* **Exercise materials**:
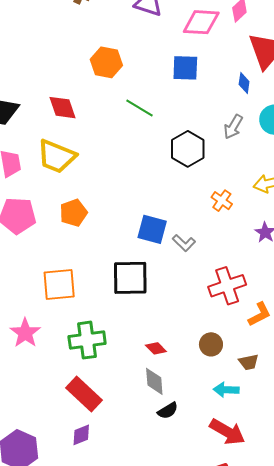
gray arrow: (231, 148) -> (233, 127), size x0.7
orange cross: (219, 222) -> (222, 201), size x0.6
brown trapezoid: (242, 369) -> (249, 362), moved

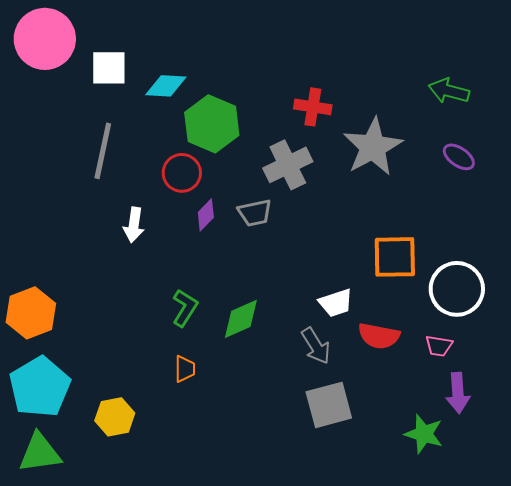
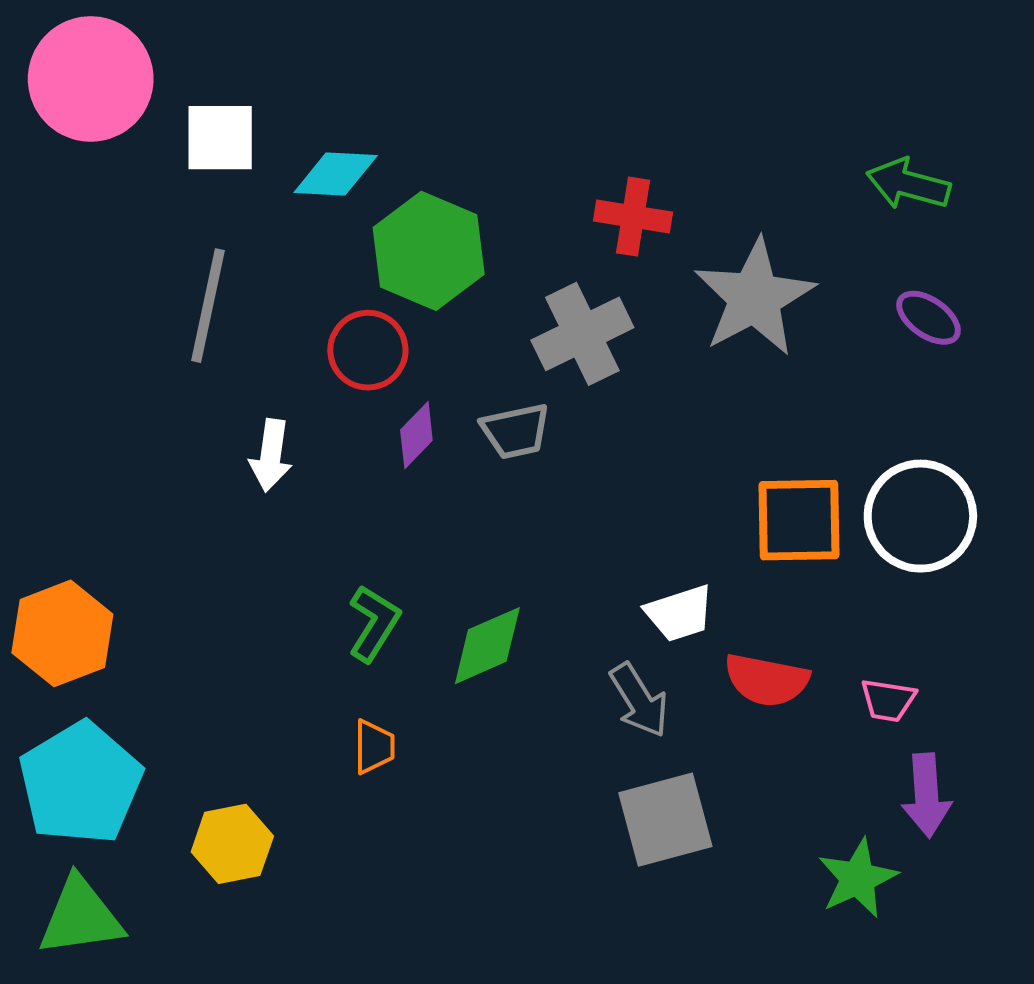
white circle: (457, 289) -> (920, 516), moved
green star: (424, 434) -> (858, 878), turned 30

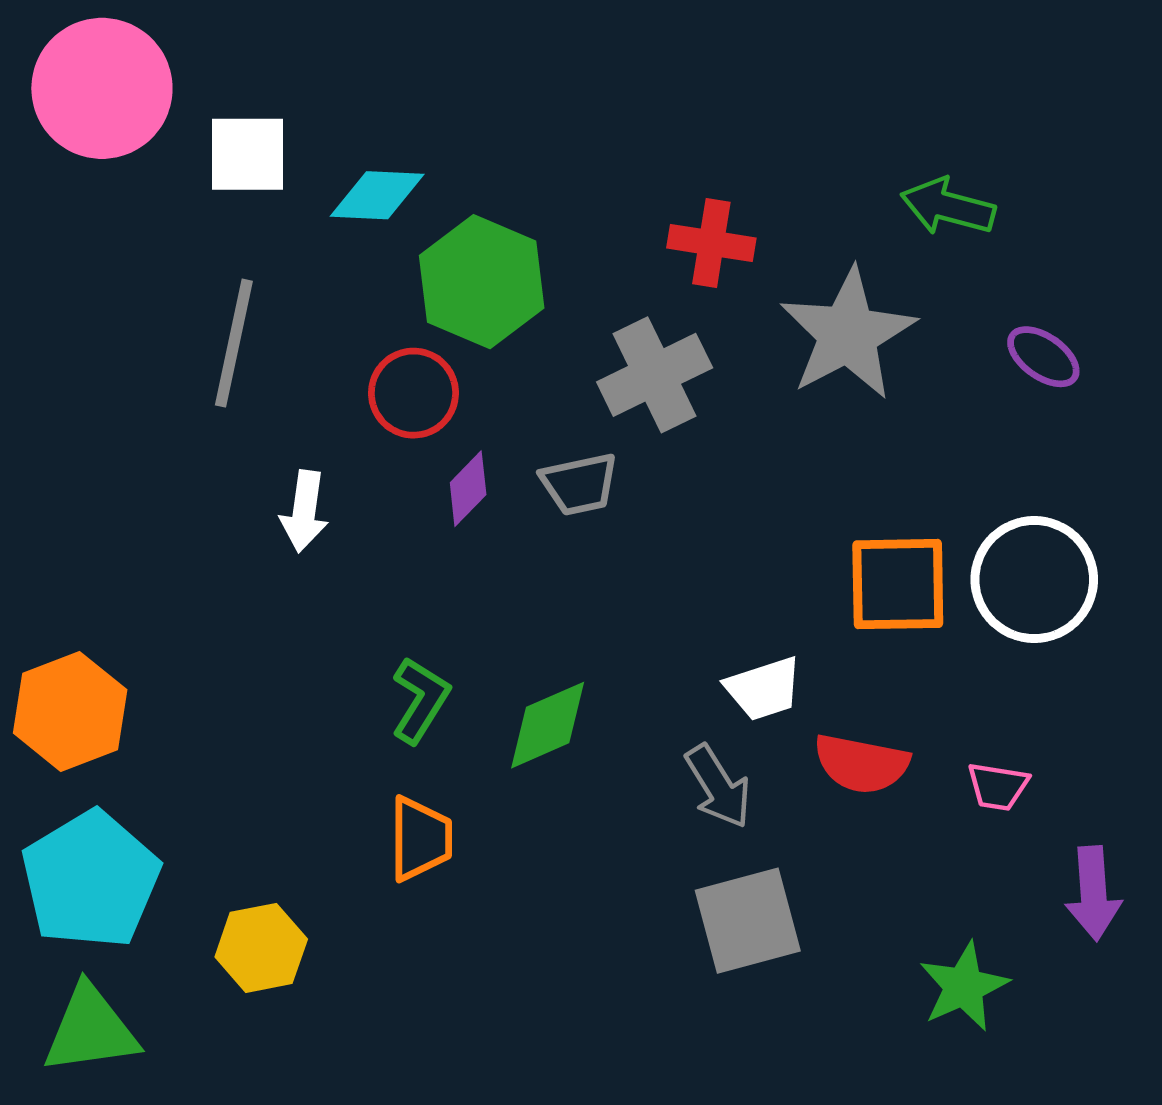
green arrow: (908, 184) -> (948, 207), moved
orange trapezoid: (374, 747) -> (420, 839), size x1.4
purple arrow: (926, 795) -> (1093, 893), moved

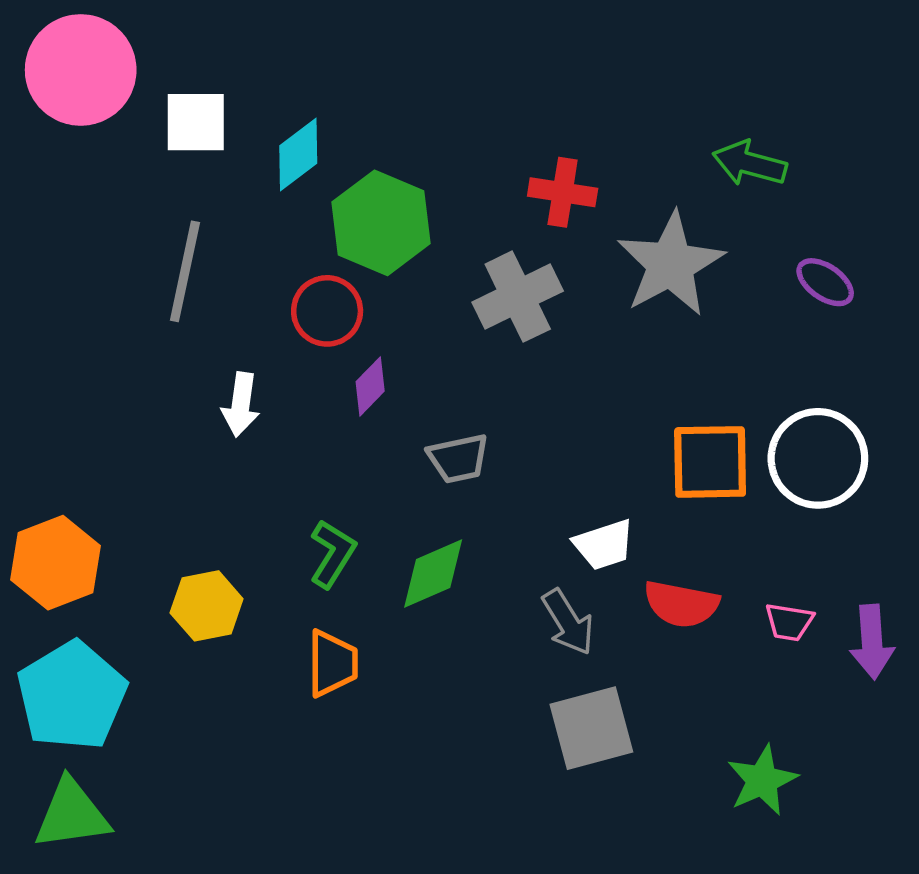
cyan diamond: (377, 195) -> (298, 154), turned -40
gray trapezoid: (579, 484) -> (458, 458), moved
purple arrow: (1093, 893) -> (872, 642), moved
yellow hexagon: (261, 948) -> (207, 606), moved

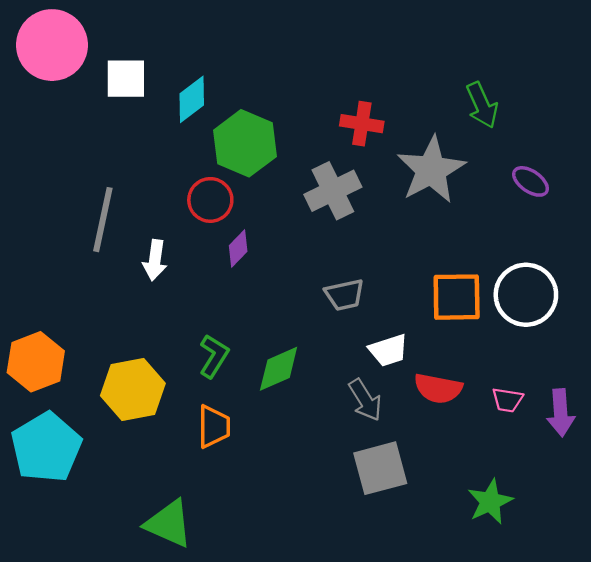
green arrow: (750, 163) -> (482, 105), turned -129
gray line: (185, 271) -> (103, 220), moved
gray trapezoid: (458, 458) -> (344, 295), moved
yellow hexagon: (207, 606) -> (133, 390), size x1.4
green triangle: (72, 814) -> (169, 524), moved, turned 32

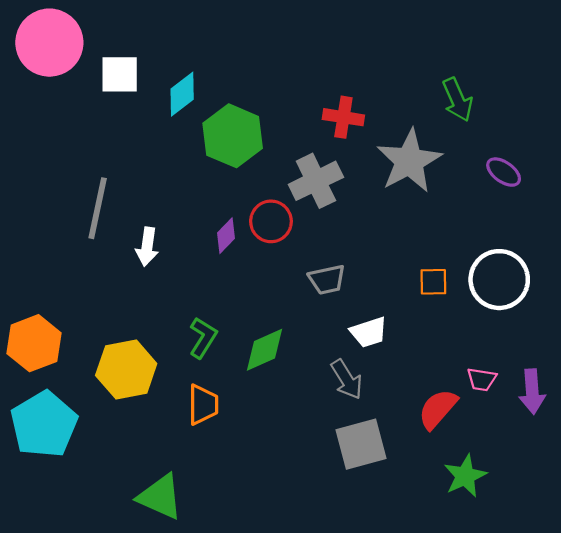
red circle: (210, 200) -> (271, 221), moved
orange square: (457, 297) -> (433, 282), size x0.6
red semicircle: (438, 388) -> (438, 409), moved, turned 120

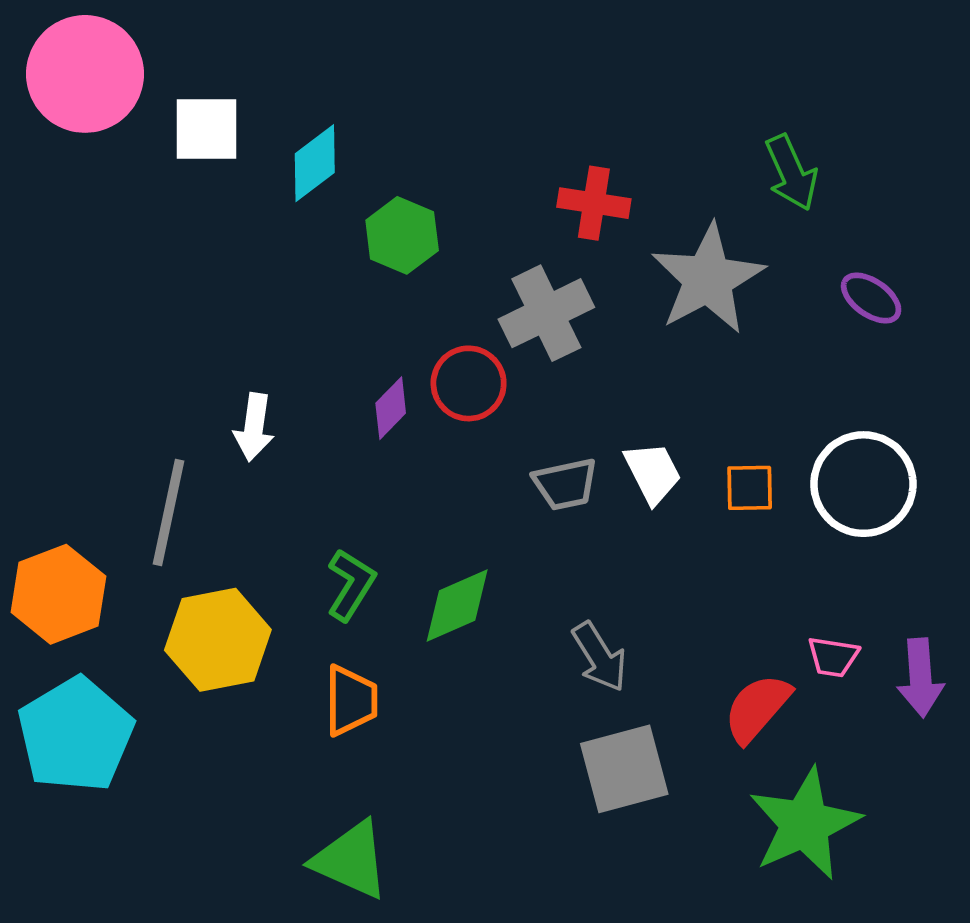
green hexagon: (233, 136) -> (402, 235), size x0.7
gray line: (98, 208) -> (169, 513), moved
white trapezoid: (369, 332) -> (653, 473), moved, turned -99
green star: (465, 476) -> (805, 824), size x1.5
green triangle: (160, 497) -> (351, 860), moved

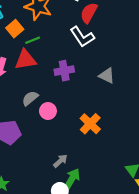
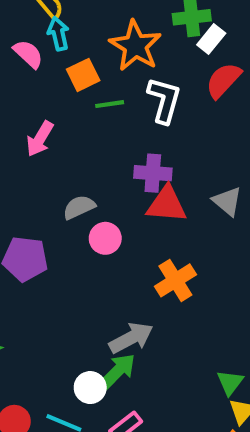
white L-shape: (82, 37) -> (164, 100), moved, turned -145
red triangle: (25, 60) -> (167, 204), moved
gray arrow: (60, 161) -> (131, 338), moved, size x1.5

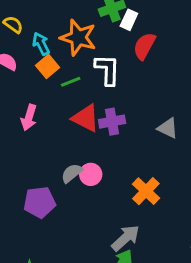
cyan arrow: (58, 34) -> (41, 44), moved
red triangle: (167, 204) -> (86, 118), moved, turned 36
gray semicircle: (79, 207) -> (72, 173), moved

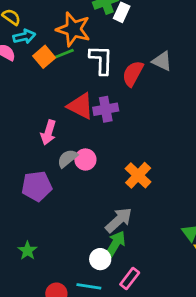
cyan arrow: (41, 44) -> (24, 37), moved, turned 105
red semicircle: (144, 46) -> (133, 74), moved
green line: (71, 82) -> (65, 54), moved
pink arrow: (29, 118) -> (48, 133), moved
gray triangle: (168, 128) -> (162, 61), moved

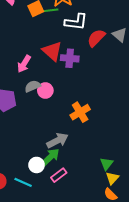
white L-shape: (101, 60) -> (76, 22), turned 80
pink rectangle: (130, 278) -> (59, 175), moved

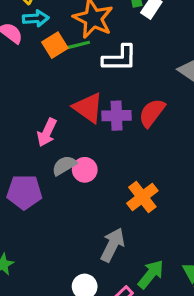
red semicircle: (96, 38) -> (152, 113), moved
gray arrow: (57, 141) -> (113, 245), turned -30
green arrow: (50, 157) -> (151, 274), moved

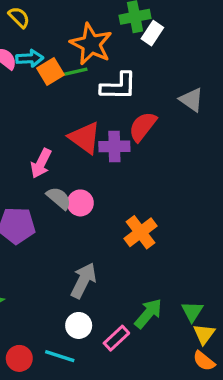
cyan arrow: (36, 18) -> (30, 58), moved
red semicircle: (152, 113) -> (143, 127), moved
gray semicircle: (64, 165) -> (59, 198), turned 70
gray arrow: (113, 245) -> (83, 280), moved

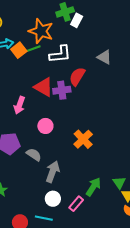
gray semicircle: (59, 198) -> (34, 155), moved

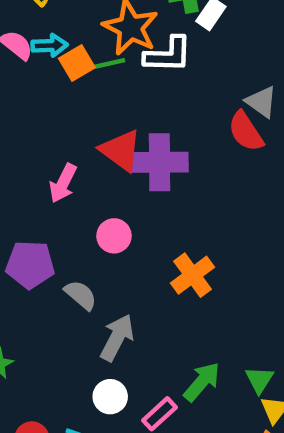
white L-shape: (60, 54) -> (168, 55), moved
red semicircle: (77, 76) -> (246, 131), moved, turned -72
purple cross: (62, 90) -> (160, 162), size x1.4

* **What you will do**:
Tally up the lines of the data above where the string "triangle" appears, and give only the count.

* **Final answer**:
5